## [Material shown]

════════════════════

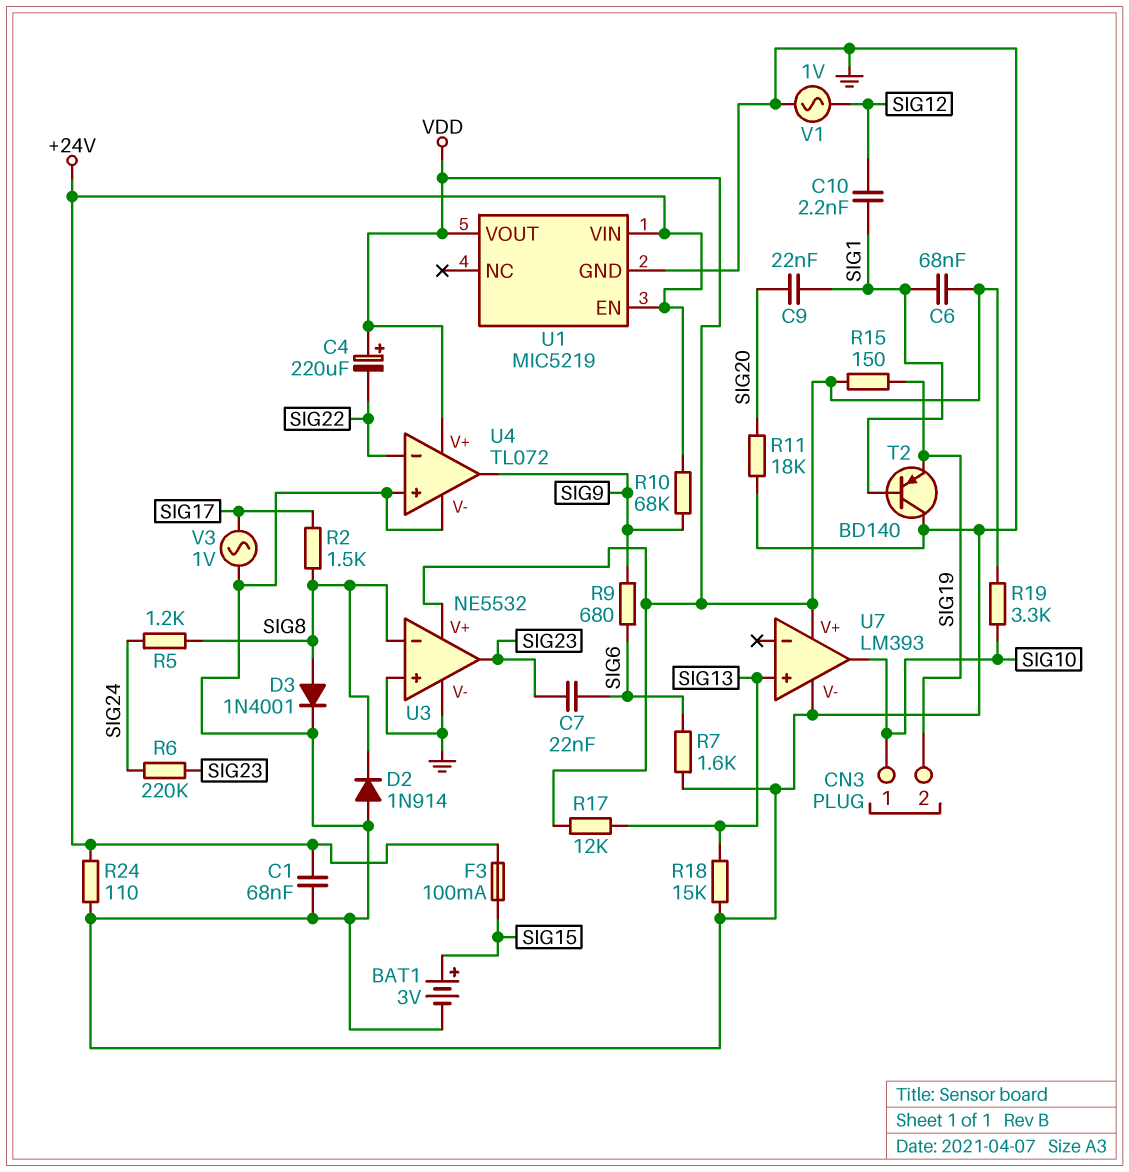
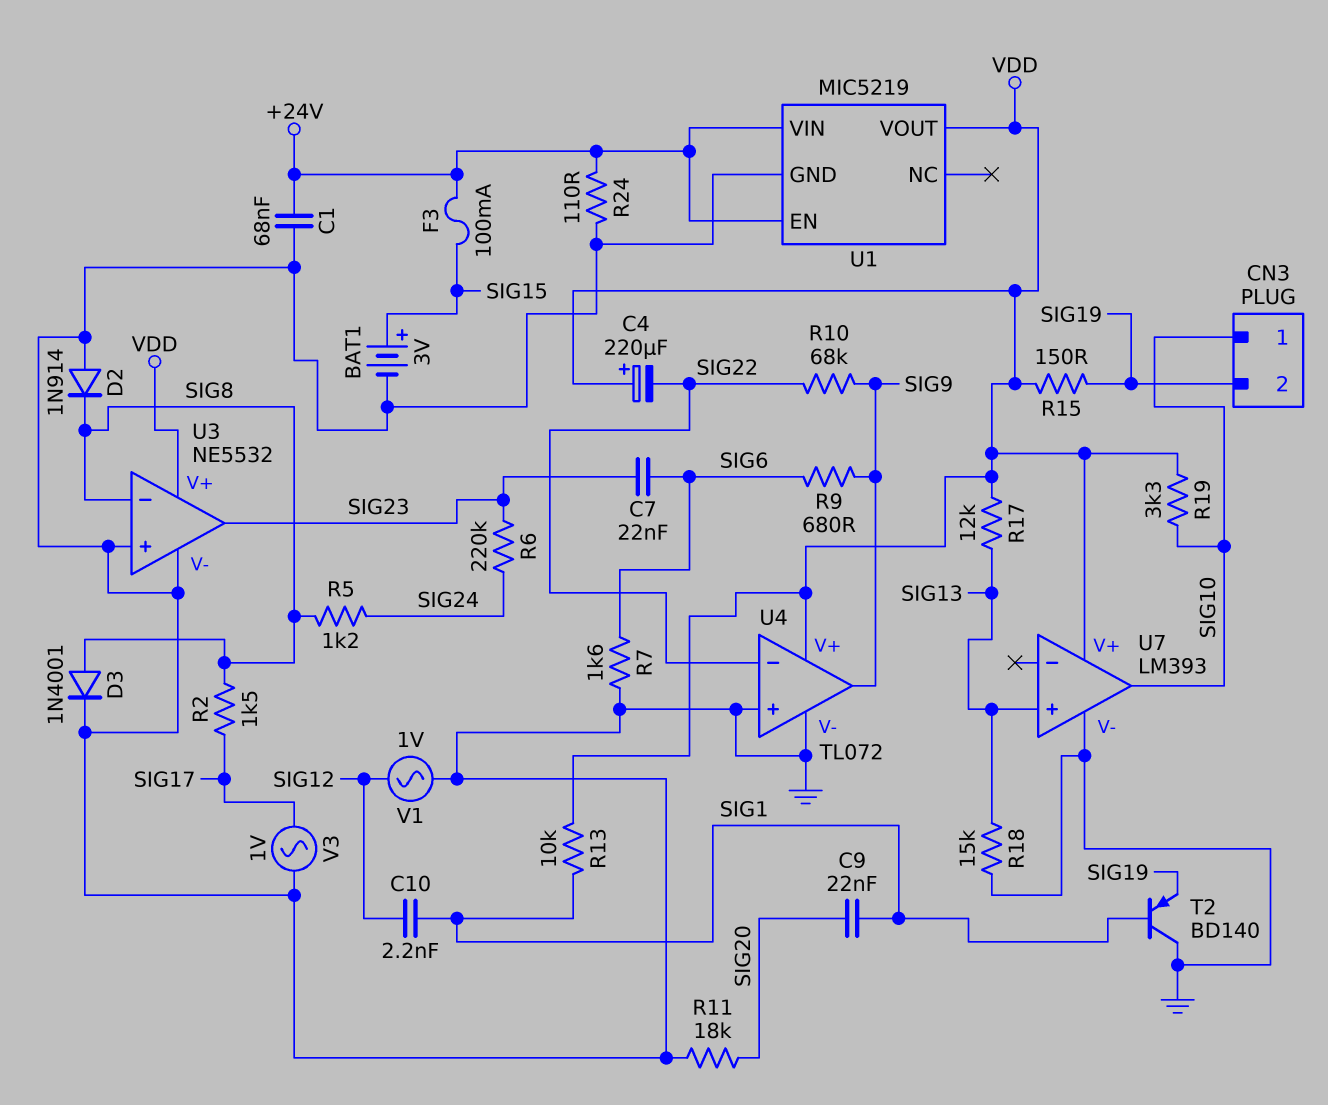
C6: 68nF (SIG1, VDD) -> none
R10: 68k (+24V, SIG9) -> 68k (SIG9, SIG22)
R13: none -> 10k (SIG1, VDD)

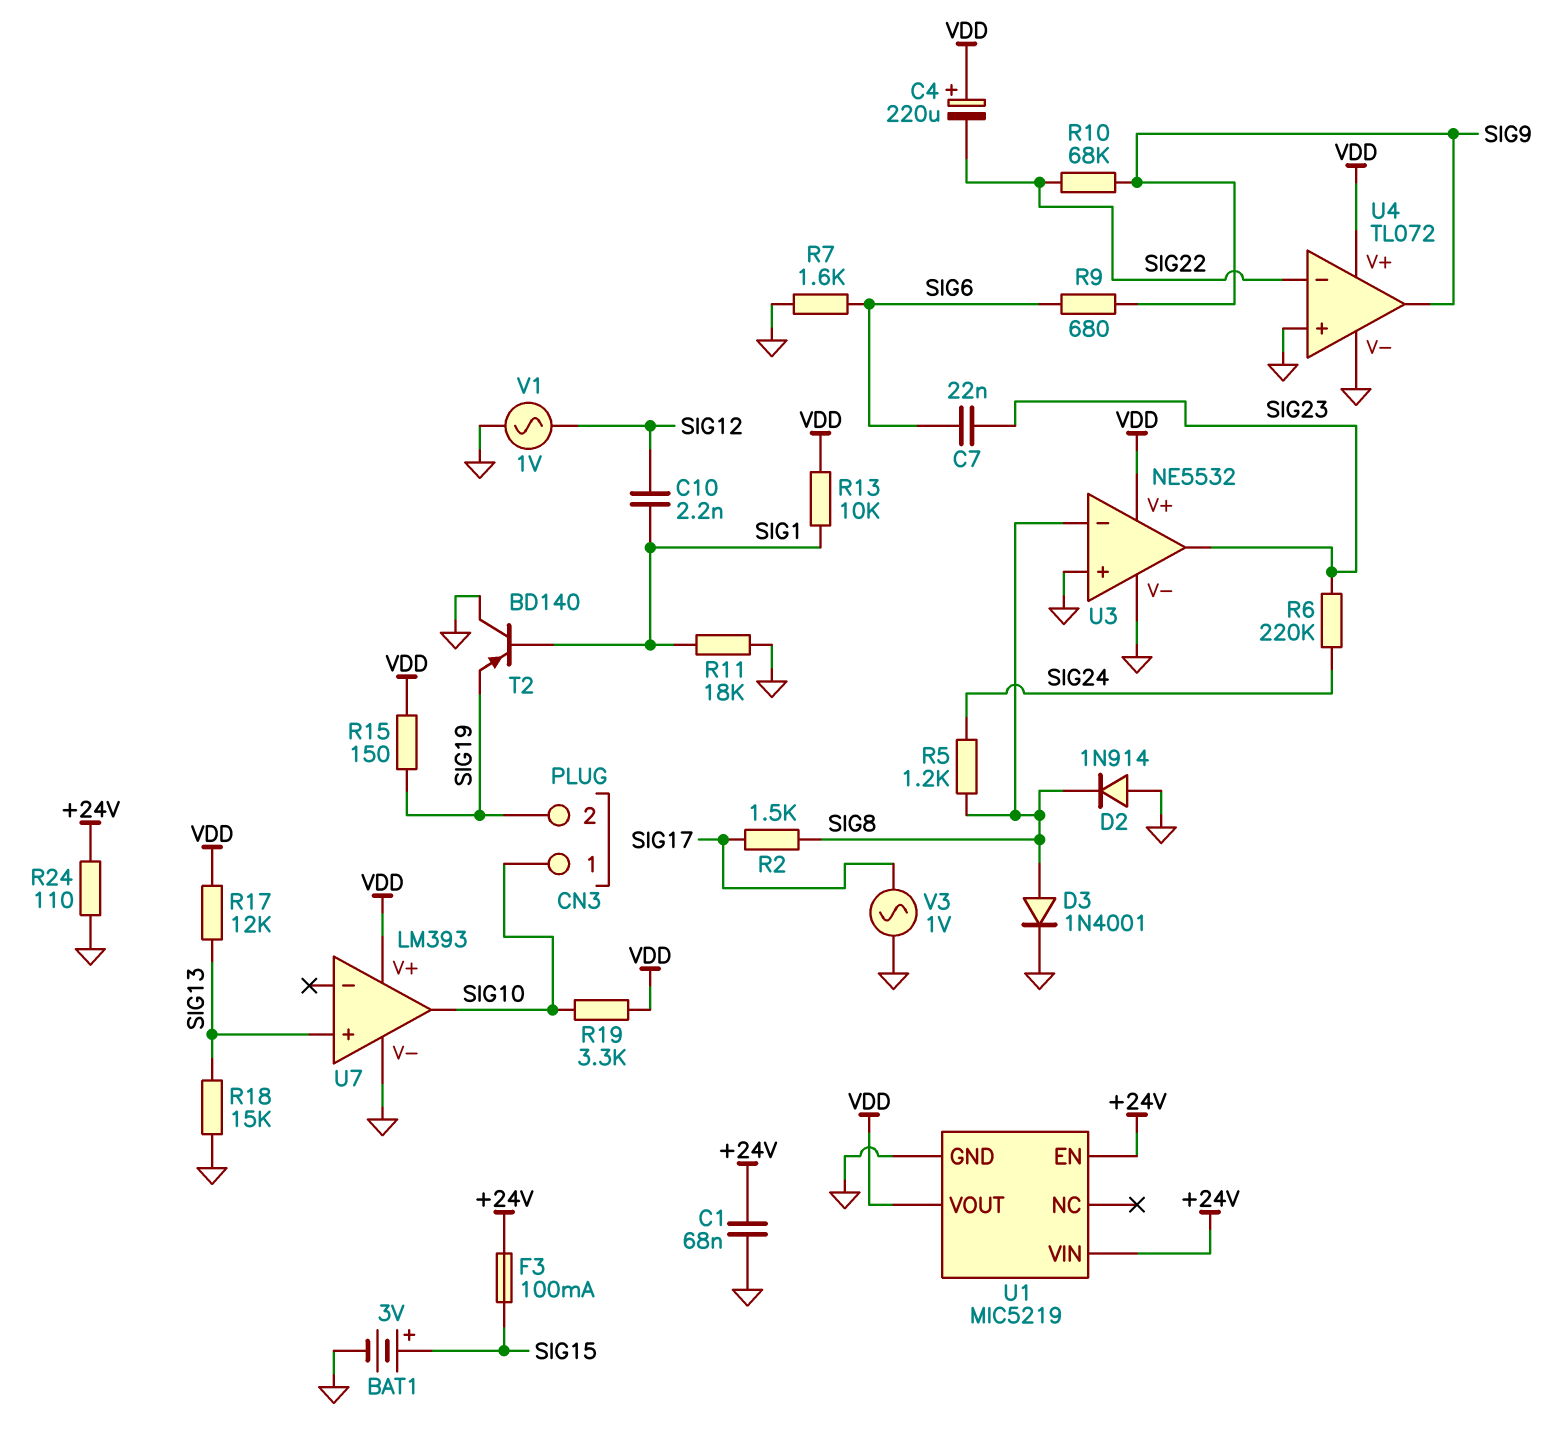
C9: 22nF (SIG1, SIG20) -> none
R11: 18k (GND, SIG20) -> 18k (GND, SIG1)

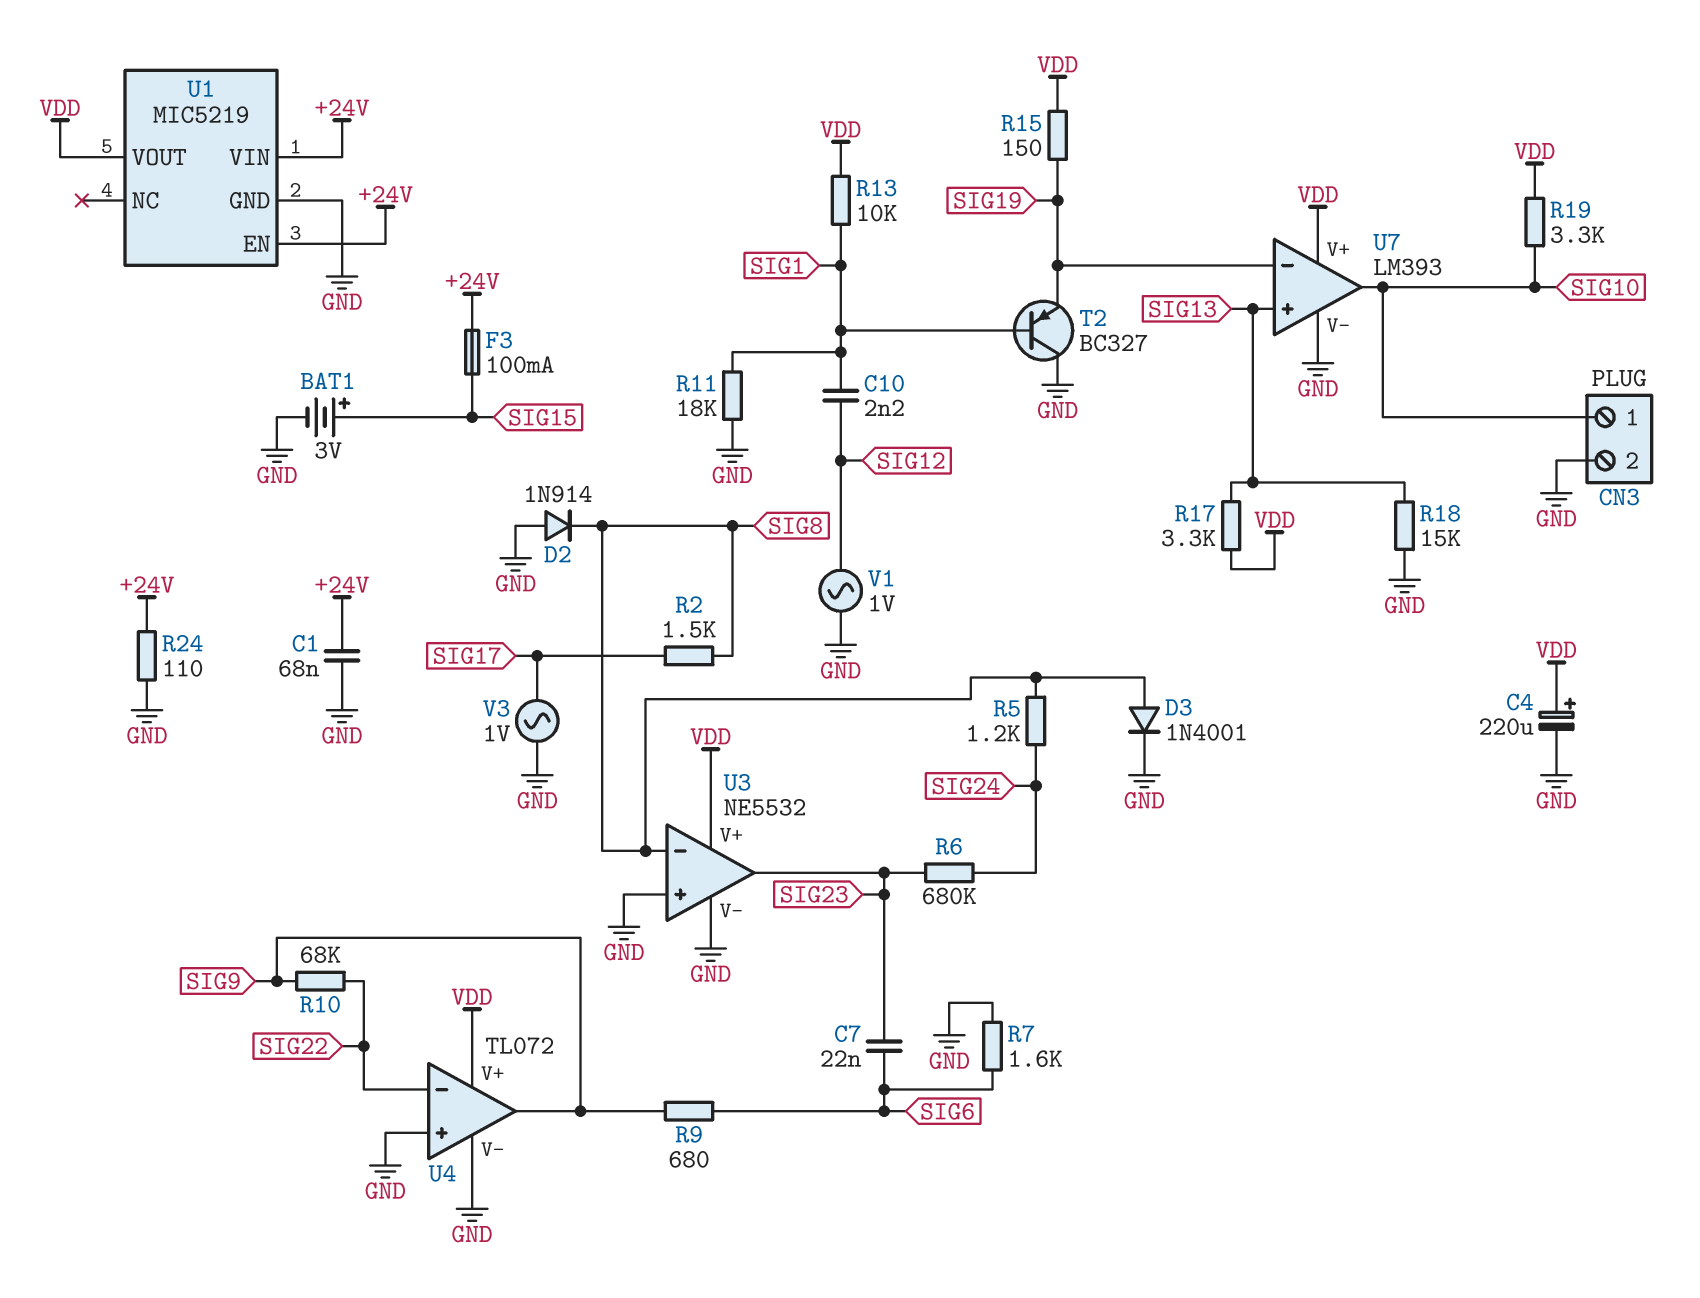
C4: 220uF (plus VDD, minus SIG22) -> 220uF (plus VDD, minus GND)
CN3 pin 2: SIG19 -> GND
R6: 220k (SIG23, SIG24) -> 680k (SIG23, SIG24)
R17: 12k (SIG13, VDD) -> 3.3k (SIG13, VDD)
T2: PNP BD140 (B SIG1, C GND, E SIG19) -> PNP BC327 (B SIG1, C GND, E SIG19)
U7 pin in-: none -> SIG19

════════════════════

## [Work to be completed]
From the first line to the last, repeat the records above exactly, leaving out the pictures.

## [Solution to this exercise]
C6: 68nF (SIG1, VDD) -> none
R10: 68k (+24V, SIG9) -> 68k (SIG9, SIG22)
R13: none -> 10k (SIG1, VDD)

C9: 22nF (SIG1, SIG20) -> none
R11: 18k (GND, SIG20) -> 18k (GND, SIG1)

C4: 220uF (plus VDD, minus SIG22) -> 220uF (plus VDD, minus GND)
CN3 pin 2: SIG19 -> GND
R6: 220k (SIG23, SIG24) -> 680k (SIG23, SIG24)
R17: 12k (SIG13, VDD) -> 3.3k (SIG13, VDD)
T2: PNP BD140 (B SIG1, C GND, E SIG19) -> PNP BC327 (B SIG1, C GND, E SIG19)
U7 pin in-: none -> SIG19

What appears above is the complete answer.